* TASK TO CARRY OUT *
Filter the entries below down to the lines that hold "gelb".

* GIVEN RECORDS *

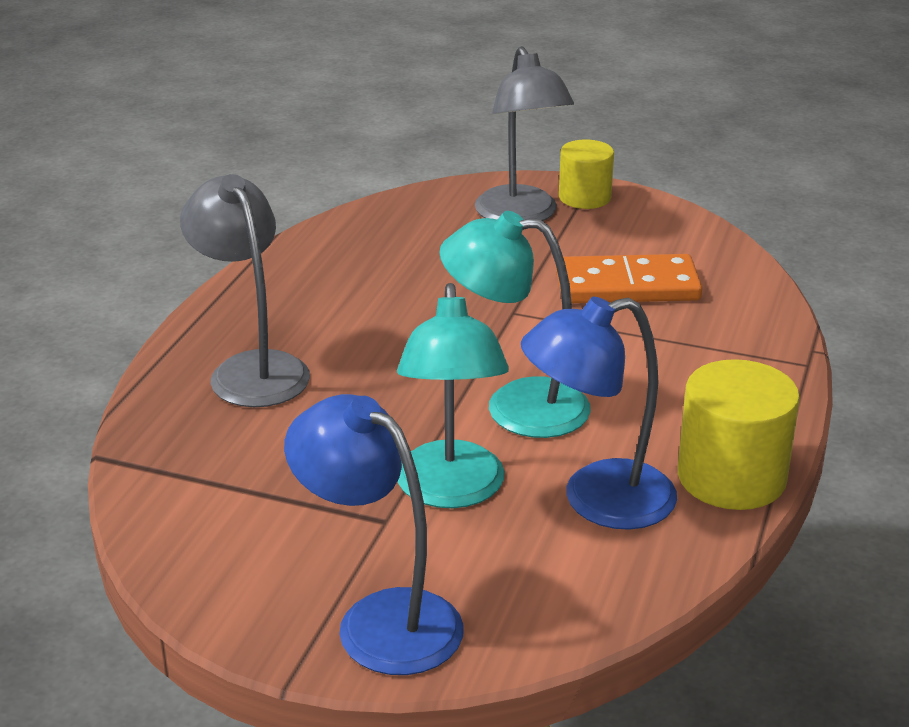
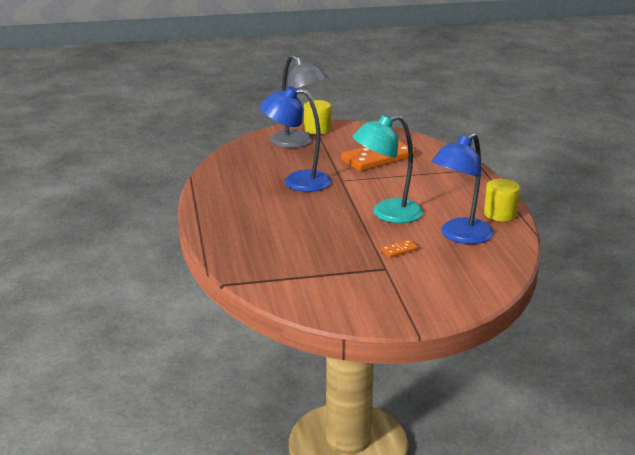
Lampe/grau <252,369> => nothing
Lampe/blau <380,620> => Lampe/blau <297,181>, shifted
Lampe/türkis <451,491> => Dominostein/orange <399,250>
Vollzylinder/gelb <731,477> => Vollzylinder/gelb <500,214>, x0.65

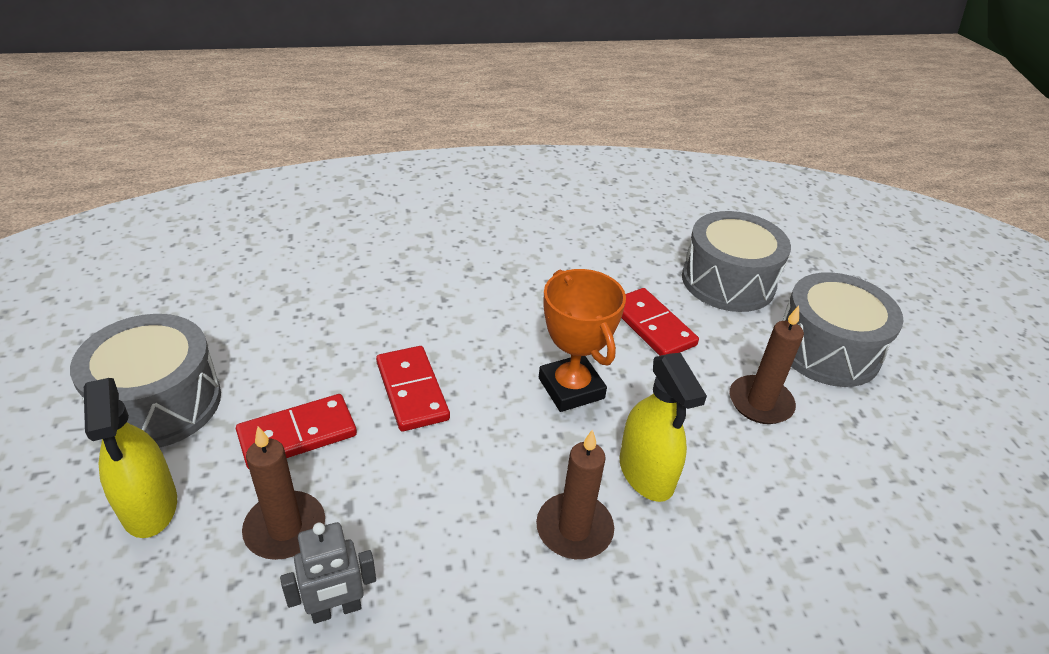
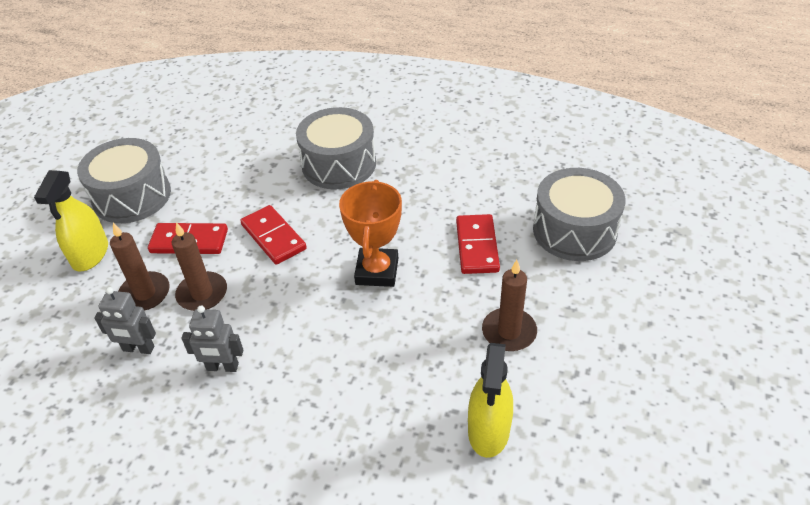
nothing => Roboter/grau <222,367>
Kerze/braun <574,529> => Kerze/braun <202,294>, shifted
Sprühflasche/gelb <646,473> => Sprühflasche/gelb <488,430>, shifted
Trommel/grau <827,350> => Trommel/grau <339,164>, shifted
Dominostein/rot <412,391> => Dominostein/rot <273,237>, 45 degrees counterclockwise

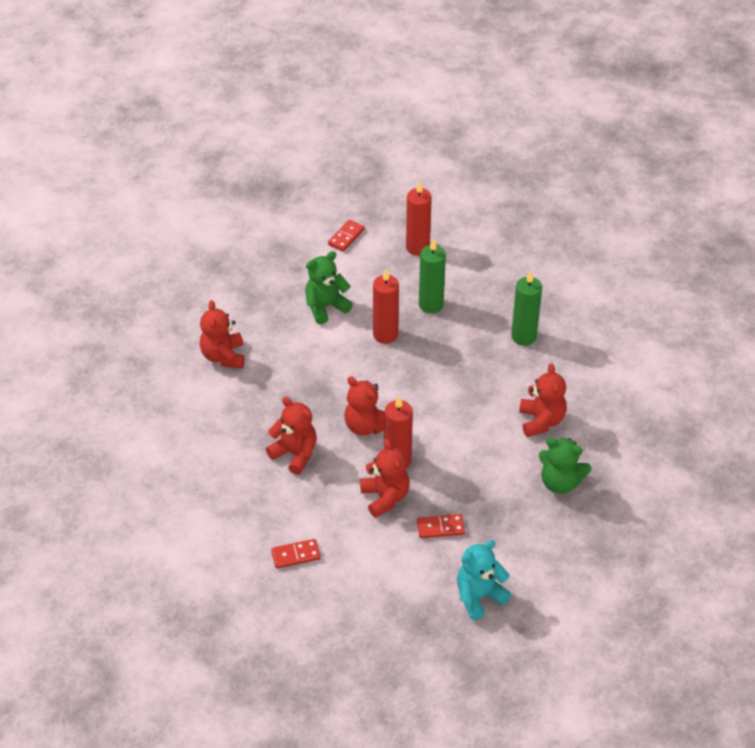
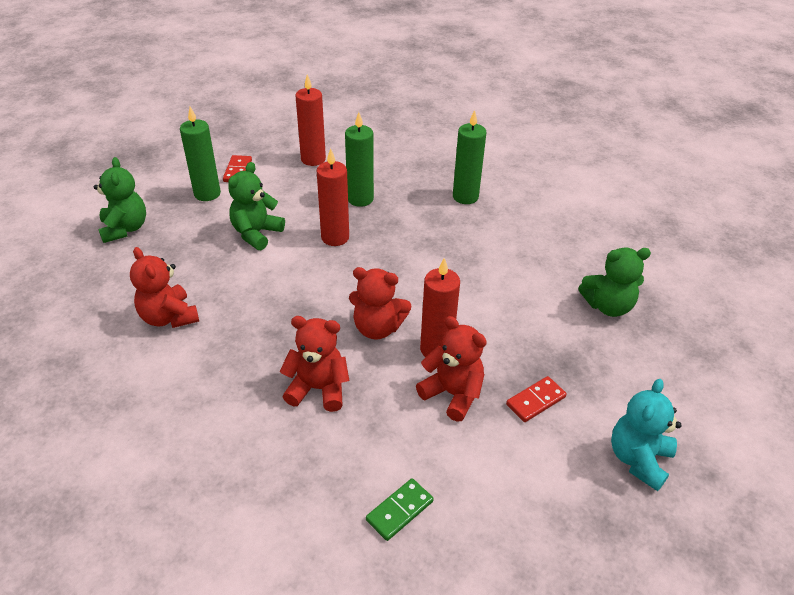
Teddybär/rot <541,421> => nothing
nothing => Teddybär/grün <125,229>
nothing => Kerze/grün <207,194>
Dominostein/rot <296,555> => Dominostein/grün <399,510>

* PROBLEM SOLUTION *
Vollzylinder/gelb <731,477> => Vollzylinder/gelb <500,214>, x0.65
Sprühflasche/gelb <646,473> => Sprühflasche/gelb <488,430>, shifted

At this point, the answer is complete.